[EXERCISE DATA Boundary: Start]

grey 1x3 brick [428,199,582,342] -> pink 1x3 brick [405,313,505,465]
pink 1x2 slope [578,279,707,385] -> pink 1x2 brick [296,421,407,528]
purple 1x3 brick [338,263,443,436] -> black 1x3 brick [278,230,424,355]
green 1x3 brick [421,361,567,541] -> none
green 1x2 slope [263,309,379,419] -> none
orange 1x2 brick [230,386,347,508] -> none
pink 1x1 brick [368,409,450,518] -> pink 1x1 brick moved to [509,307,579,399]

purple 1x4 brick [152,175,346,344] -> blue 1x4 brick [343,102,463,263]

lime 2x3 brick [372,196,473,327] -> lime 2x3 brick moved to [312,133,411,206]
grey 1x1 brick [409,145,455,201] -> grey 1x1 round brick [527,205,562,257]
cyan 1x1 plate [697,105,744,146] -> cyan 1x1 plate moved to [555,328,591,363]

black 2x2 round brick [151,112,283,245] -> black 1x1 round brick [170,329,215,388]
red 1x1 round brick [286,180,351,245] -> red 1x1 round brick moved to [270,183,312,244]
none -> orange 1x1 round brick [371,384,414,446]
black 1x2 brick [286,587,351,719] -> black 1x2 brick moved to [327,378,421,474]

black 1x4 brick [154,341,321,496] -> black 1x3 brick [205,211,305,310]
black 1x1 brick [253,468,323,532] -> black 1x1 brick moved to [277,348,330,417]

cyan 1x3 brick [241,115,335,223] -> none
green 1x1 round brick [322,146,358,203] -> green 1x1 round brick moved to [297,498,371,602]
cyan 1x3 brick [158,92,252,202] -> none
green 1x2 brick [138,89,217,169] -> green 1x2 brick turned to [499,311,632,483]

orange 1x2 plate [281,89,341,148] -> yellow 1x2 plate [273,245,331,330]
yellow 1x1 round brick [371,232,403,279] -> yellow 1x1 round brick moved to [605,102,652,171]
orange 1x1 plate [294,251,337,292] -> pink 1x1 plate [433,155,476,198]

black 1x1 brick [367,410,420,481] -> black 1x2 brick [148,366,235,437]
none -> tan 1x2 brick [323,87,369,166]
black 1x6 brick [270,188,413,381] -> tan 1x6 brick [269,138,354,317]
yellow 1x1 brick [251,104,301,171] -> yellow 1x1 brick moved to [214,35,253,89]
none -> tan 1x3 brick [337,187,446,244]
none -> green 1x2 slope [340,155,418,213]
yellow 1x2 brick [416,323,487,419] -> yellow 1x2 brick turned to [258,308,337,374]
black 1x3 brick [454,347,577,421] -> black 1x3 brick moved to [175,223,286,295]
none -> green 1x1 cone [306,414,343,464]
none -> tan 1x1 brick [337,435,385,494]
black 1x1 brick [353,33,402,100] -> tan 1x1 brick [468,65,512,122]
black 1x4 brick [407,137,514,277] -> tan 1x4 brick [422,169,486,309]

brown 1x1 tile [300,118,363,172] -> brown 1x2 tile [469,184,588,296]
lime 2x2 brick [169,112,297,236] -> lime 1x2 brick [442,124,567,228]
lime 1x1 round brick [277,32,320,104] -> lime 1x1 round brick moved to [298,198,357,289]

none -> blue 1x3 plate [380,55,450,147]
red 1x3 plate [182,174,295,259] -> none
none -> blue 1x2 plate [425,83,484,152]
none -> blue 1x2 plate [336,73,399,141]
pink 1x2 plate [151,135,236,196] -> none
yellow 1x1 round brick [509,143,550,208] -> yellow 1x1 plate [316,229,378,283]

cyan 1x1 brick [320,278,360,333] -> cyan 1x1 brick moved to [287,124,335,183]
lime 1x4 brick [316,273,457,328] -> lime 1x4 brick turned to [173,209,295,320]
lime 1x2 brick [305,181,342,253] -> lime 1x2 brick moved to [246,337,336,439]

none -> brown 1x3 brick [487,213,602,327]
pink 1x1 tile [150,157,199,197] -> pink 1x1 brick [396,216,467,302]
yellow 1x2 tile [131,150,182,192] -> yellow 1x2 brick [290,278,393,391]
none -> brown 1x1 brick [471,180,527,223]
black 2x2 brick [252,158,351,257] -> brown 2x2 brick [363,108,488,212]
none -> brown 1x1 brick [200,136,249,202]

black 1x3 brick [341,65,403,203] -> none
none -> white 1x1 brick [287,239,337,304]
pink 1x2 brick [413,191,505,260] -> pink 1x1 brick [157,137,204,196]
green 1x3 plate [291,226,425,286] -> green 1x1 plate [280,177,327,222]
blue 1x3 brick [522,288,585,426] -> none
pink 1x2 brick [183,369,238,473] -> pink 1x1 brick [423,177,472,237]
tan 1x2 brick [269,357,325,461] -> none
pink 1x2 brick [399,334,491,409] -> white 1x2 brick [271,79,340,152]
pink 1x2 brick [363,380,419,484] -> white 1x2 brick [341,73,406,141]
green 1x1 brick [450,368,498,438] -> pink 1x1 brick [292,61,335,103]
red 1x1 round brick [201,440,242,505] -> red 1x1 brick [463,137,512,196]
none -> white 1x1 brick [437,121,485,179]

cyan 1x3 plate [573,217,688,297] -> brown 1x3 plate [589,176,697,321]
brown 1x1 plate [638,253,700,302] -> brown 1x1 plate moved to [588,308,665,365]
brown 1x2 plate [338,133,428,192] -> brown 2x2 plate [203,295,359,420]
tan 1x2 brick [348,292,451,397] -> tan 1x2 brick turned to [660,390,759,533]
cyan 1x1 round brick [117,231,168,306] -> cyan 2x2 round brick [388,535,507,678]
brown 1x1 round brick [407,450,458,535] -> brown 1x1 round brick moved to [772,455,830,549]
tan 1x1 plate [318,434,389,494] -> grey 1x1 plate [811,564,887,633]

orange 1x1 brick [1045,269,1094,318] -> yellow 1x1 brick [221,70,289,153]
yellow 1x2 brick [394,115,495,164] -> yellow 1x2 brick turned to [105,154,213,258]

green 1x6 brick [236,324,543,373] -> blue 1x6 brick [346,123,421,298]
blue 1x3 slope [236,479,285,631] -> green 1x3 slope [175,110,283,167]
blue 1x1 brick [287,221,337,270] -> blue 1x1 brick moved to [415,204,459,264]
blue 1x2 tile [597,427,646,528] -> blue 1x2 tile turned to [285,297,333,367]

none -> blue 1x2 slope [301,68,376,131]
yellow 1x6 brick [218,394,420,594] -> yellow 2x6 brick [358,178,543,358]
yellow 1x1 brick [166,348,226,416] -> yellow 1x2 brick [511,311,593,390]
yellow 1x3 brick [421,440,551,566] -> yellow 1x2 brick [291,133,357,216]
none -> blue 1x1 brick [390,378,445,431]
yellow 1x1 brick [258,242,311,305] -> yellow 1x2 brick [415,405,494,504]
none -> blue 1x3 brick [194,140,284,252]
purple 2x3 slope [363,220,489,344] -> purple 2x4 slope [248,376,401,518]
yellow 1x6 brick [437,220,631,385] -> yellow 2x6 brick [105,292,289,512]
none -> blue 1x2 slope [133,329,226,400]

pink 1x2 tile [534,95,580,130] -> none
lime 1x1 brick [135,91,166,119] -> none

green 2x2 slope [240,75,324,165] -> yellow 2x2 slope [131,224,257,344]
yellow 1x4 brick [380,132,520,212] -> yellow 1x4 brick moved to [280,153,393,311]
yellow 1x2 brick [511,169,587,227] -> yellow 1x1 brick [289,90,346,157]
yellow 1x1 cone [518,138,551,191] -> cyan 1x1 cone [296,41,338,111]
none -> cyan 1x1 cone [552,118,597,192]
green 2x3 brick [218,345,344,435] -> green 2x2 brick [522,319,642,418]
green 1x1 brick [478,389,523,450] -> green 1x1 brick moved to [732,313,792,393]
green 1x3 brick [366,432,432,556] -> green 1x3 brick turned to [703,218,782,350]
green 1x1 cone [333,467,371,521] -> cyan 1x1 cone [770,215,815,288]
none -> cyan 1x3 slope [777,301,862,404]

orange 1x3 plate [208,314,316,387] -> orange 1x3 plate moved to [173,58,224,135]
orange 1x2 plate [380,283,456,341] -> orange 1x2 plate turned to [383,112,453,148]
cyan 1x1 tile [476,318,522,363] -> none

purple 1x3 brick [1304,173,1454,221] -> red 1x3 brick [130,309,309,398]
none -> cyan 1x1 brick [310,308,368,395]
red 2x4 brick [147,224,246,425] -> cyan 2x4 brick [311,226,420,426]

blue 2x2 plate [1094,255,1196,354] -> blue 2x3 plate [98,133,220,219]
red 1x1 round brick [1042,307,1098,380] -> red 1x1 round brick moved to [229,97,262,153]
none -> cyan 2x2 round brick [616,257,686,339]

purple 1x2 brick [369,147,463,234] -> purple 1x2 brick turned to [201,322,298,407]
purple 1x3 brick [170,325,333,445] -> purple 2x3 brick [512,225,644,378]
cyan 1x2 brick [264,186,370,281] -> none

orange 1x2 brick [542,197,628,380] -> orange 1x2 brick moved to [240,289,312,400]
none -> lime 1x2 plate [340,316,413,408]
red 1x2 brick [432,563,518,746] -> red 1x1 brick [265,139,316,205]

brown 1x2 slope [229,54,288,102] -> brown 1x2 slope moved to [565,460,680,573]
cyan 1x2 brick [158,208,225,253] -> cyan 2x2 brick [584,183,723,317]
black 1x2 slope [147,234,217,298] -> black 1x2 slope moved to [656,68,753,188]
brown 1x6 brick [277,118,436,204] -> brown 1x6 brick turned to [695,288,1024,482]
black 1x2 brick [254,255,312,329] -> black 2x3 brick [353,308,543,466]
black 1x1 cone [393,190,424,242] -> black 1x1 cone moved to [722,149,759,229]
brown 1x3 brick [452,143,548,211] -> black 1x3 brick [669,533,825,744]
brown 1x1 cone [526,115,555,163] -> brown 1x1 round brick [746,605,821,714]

[EXERCISE DATA Boundary: End]

EXERCISE PROMPT:
With the line that has "tan 1x2 brick [269,357,325,461] -> none" as the first and the line that has "green 1x1 brick [450,368,498,438]" as the last, repeat exactly that run of lines above and no more.

SOLUTION BELOW:
tan 1x2 brick [269,357,325,461] -> none
pink 1x2 brick [399,334,491,409] -> white 1x2 brick [271,79,340,152]
pink 1x2 brick [363,380,419,484] -> white 1x2 brick [341,73,406,141]
green 1x1 brick [450,368,498,438] -> pink 1x1 brick [292,61,335,103]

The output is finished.